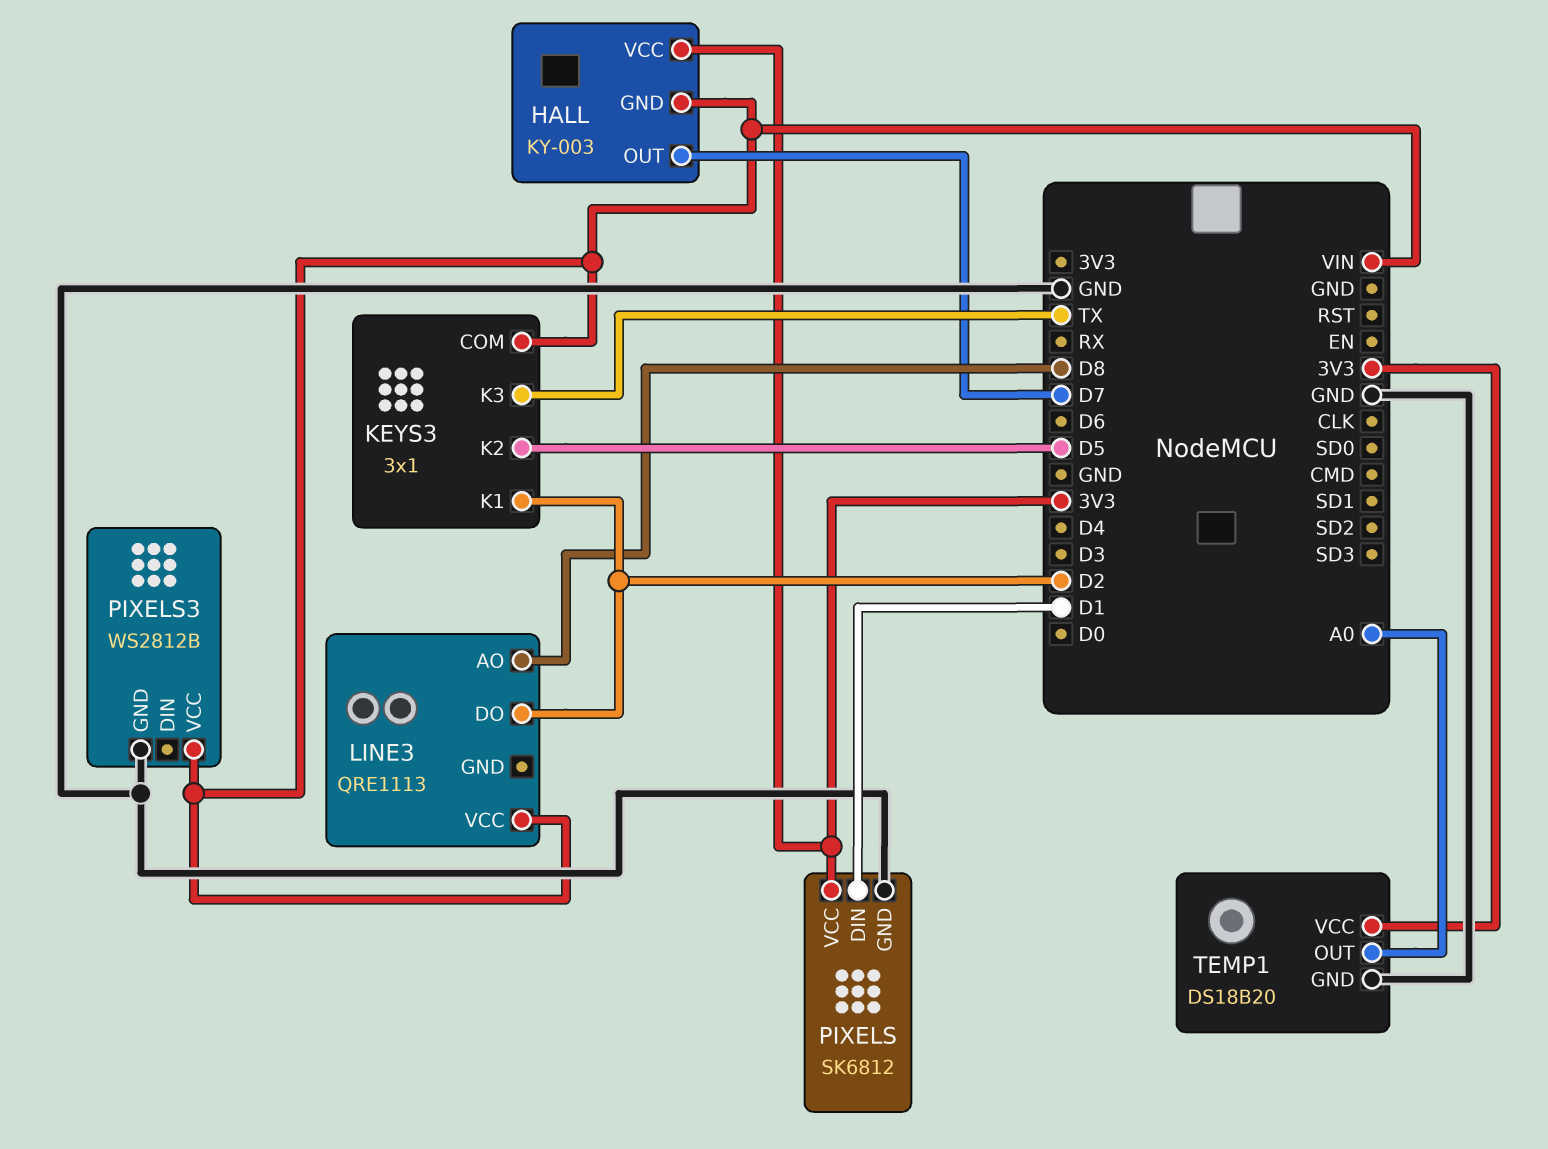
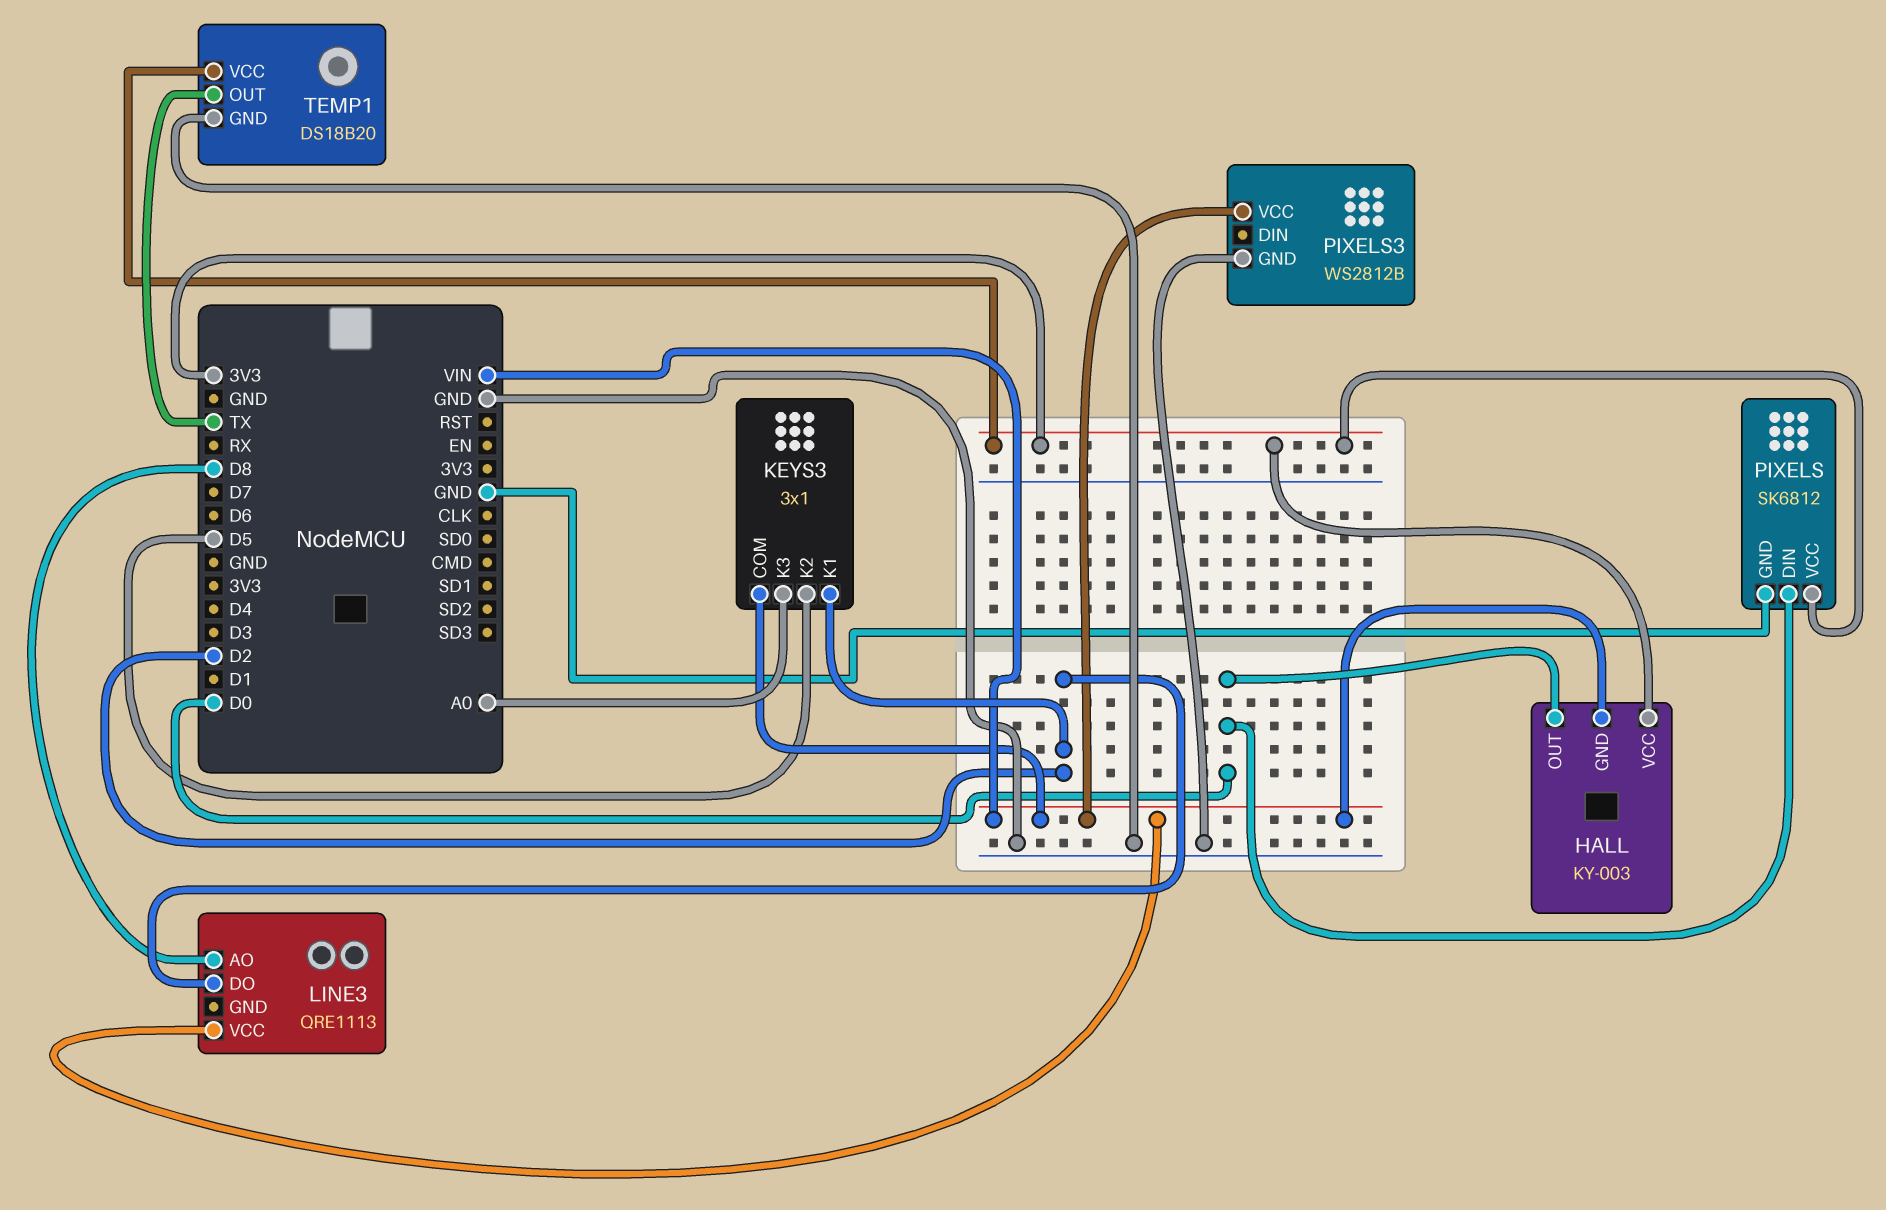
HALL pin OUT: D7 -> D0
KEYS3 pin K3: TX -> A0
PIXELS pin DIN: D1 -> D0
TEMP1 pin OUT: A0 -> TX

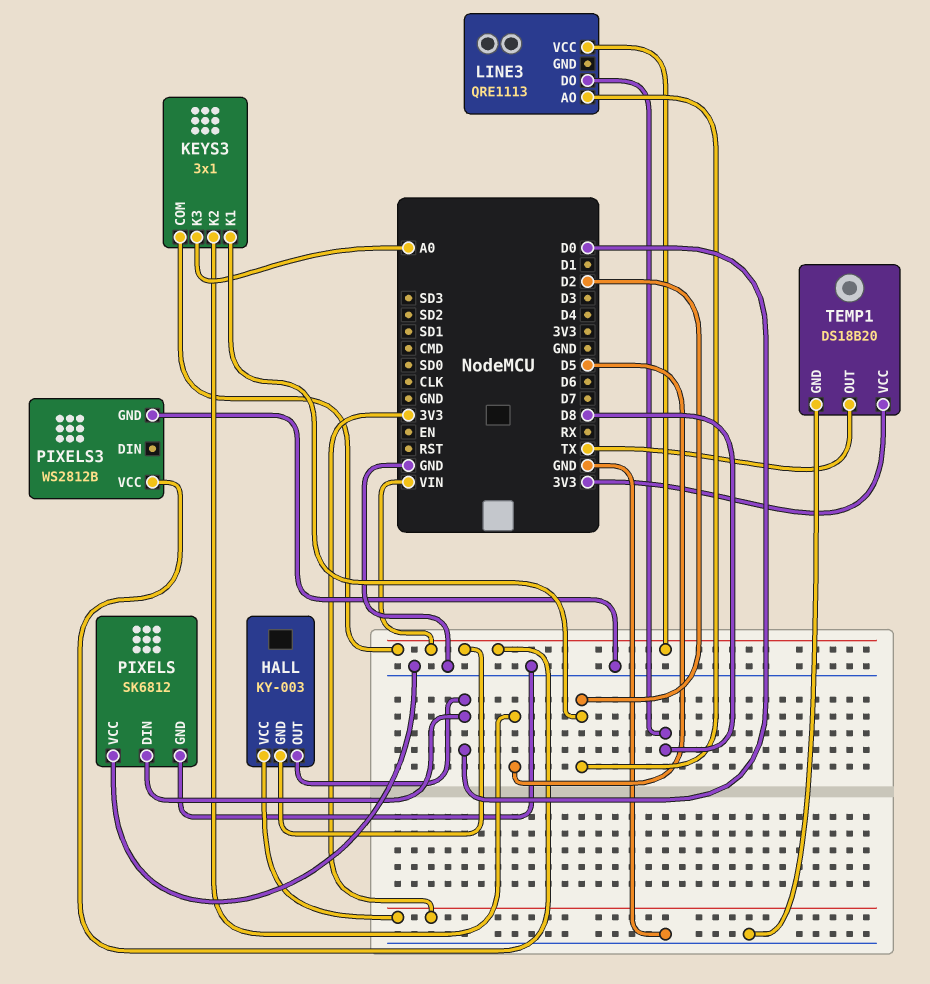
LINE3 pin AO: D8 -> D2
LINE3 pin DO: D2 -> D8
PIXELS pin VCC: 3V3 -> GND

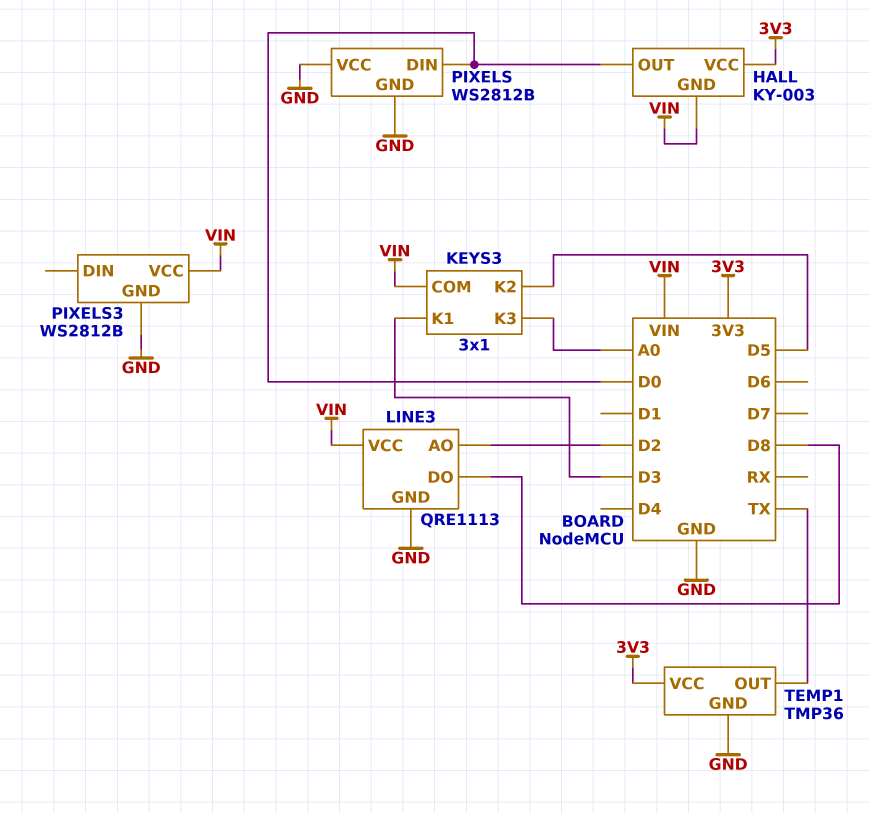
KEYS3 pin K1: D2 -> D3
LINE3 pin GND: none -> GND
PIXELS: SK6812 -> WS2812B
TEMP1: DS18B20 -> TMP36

§ **Your instructions**:
Return the material word for word. Pictures are not part of the copy.

§ **The answer**:
HALL pin OUT: D7 -> D0
KEYS3 pin K3: TX -> A0
PIXELS pin DIN: D1 -> D0
TEMP1 pin OUT: A0 -> TX

LINE3 pin AO: D8 -> D2
LINE3 pin DO: D2 -> D8
PIXELS pin VCC: 3V3 -> GND

KEYS3 pin K1: D2 -> D3
LINE3 pin GND: none -> GND
PIXELS: SK6812 -> WS2812B
TEMP1: DS18B20 -> TMP36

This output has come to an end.